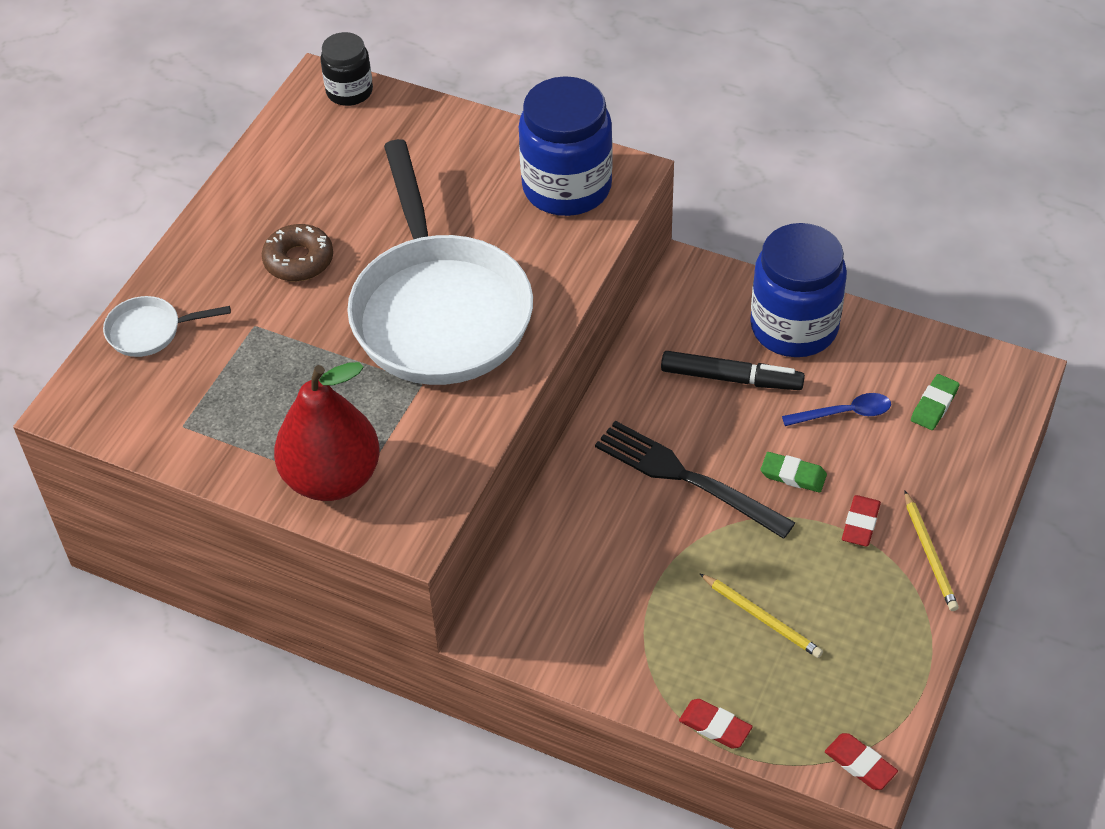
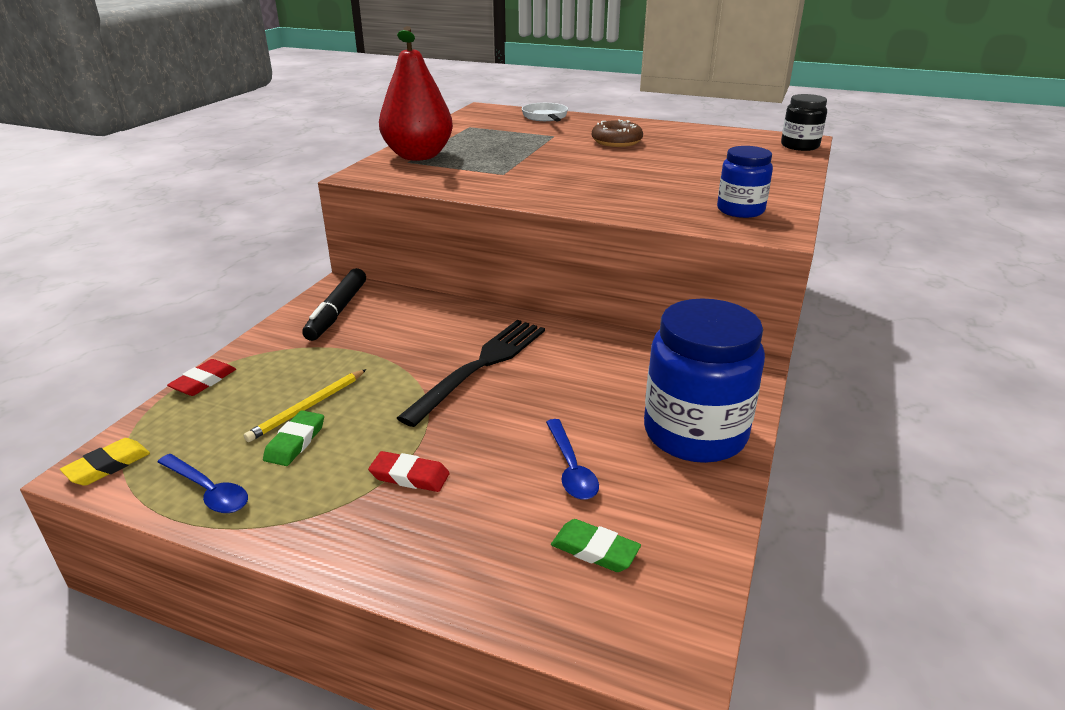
camera: 85 degrees right, 20 degrees down
(439, 311) = (576, 175): white pan -> none
(567, 187) = (740, 210): blue jar -> blue jar, size x0.56
(731, 378) = (608, 391): black marker -> black marker (337, 312)
(793, 475) = (481, 429): green eraser -> green eraser (295, 442)
(860, 764) = (108, 466): red eraser -> yellow eraser
(889, 669) = (208, 491): none -> blue spoon
(929, 554) = (354, 532): yellow pencil -> none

- _Instructions to follow_
None of the pictures belongs in the answer, but all the entries must be repeated exactly.

- _Written response_
camera: 85 degrees right, 20 degrees down
(439, 311) = (576, 175): white pan -> none
(567, 187) = (740, 210): blue jar -> blue jar, size x0.56
(731, 378) = (608, 391): black marker -> black marker (337, 312)
(793, 475) = (481, 429): green eraser -> green eraser (295, 442)
(860, 764) = (108, 466): red eraser -> yellow eraser
(889, 669) = (208, 491): none -> blue spoon
(929, 554) = (354, 532): yellow pencil -> none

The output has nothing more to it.